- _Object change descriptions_
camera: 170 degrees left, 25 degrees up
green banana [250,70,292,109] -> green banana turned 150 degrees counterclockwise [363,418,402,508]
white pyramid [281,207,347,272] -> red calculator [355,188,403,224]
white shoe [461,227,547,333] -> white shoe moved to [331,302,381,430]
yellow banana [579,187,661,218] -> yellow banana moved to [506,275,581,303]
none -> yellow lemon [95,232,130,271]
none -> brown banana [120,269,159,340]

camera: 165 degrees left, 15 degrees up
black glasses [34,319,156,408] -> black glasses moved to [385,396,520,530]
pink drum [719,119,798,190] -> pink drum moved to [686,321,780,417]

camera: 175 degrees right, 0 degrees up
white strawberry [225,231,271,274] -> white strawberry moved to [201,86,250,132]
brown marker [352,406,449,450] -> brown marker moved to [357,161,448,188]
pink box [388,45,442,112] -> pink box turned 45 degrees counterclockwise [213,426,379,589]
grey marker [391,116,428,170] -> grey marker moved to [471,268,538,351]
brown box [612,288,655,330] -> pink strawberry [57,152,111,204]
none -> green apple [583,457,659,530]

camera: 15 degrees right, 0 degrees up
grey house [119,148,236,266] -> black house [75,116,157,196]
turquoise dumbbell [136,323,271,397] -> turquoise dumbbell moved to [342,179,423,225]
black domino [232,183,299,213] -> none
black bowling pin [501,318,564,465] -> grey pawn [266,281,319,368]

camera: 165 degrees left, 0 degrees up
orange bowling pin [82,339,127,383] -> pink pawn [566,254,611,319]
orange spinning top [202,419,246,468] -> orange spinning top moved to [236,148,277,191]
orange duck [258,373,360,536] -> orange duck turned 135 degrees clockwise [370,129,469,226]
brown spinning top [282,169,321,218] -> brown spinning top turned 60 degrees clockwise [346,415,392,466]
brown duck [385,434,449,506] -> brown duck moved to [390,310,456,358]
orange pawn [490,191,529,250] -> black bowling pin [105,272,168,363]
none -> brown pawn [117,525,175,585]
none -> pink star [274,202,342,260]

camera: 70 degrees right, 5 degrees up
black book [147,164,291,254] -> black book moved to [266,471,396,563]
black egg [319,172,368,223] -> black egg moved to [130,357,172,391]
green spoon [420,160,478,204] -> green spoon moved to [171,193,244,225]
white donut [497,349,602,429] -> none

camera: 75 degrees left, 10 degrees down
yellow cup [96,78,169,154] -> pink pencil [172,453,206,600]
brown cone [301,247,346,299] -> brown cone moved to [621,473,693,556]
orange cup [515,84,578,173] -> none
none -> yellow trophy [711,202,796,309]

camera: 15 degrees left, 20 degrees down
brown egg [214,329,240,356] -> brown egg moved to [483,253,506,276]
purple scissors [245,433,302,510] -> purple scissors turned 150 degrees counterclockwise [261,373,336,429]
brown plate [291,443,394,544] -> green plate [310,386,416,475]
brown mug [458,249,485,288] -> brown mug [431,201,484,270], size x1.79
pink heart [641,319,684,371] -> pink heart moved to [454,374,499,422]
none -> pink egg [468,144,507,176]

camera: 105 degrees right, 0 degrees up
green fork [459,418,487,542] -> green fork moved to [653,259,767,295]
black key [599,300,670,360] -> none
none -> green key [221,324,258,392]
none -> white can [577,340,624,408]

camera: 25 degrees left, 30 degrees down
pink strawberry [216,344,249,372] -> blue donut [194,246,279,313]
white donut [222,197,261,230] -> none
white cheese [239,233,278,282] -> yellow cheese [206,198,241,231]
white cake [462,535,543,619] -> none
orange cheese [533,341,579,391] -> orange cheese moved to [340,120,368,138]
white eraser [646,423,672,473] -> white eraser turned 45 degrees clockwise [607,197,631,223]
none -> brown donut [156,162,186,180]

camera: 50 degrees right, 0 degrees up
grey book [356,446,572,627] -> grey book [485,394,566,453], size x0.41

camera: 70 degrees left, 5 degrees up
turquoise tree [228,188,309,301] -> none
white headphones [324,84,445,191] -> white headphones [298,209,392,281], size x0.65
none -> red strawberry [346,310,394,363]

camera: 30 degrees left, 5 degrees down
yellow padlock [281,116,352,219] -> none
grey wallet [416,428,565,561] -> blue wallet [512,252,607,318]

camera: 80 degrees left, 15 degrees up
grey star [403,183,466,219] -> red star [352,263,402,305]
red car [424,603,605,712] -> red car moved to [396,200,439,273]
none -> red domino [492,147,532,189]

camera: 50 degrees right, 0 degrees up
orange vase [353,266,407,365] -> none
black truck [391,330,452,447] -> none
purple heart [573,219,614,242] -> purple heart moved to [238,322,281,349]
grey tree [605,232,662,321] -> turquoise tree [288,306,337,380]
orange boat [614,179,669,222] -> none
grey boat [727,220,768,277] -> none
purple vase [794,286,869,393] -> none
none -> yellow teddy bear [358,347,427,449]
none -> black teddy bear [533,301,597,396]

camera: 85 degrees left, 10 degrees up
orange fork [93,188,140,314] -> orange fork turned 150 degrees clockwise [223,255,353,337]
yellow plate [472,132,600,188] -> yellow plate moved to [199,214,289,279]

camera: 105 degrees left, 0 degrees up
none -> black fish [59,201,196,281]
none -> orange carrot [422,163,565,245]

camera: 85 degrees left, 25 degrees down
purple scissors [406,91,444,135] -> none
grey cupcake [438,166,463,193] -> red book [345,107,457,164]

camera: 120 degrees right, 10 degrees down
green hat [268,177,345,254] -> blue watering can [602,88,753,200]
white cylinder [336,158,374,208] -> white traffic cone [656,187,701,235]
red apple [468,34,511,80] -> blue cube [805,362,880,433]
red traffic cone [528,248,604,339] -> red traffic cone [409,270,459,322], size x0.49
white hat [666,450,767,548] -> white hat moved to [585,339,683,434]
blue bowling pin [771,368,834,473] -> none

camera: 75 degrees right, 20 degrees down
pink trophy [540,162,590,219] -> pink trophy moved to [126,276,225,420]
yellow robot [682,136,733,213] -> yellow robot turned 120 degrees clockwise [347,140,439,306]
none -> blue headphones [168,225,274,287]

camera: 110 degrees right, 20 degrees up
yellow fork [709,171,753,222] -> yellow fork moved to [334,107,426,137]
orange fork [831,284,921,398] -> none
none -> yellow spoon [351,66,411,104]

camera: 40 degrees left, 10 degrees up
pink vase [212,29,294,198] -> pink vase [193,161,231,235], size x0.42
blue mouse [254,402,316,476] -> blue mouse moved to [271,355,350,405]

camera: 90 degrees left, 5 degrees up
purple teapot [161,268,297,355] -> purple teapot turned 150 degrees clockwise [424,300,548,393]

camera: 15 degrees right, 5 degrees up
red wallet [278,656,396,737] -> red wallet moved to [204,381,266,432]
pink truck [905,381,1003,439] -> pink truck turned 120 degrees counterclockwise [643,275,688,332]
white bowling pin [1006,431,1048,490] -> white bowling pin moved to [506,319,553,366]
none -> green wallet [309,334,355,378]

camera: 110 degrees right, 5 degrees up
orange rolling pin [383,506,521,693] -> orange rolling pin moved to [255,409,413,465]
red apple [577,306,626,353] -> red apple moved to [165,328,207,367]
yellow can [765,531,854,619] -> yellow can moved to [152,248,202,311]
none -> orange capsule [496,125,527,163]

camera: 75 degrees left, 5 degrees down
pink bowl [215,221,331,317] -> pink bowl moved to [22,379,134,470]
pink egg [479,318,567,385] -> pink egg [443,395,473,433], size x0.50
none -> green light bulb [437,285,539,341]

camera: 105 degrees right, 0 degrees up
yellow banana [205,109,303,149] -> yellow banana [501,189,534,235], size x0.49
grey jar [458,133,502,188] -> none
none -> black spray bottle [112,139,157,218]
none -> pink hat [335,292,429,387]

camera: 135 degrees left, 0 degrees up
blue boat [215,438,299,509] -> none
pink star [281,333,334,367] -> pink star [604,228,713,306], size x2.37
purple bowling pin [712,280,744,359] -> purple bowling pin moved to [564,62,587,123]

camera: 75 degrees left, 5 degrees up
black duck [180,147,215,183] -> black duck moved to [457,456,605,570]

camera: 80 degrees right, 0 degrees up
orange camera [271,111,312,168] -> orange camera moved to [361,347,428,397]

- _GOAL OF THE EXERCISE_
Each line above that contains "marker" must be copied out.

- _RESPONSE AREA_
brown marker [352,406,449,450] -> brown marker moved to [357,161,448,188]
grey marker [391,116,428,170] -> grey marker moved to [471,268,538,351]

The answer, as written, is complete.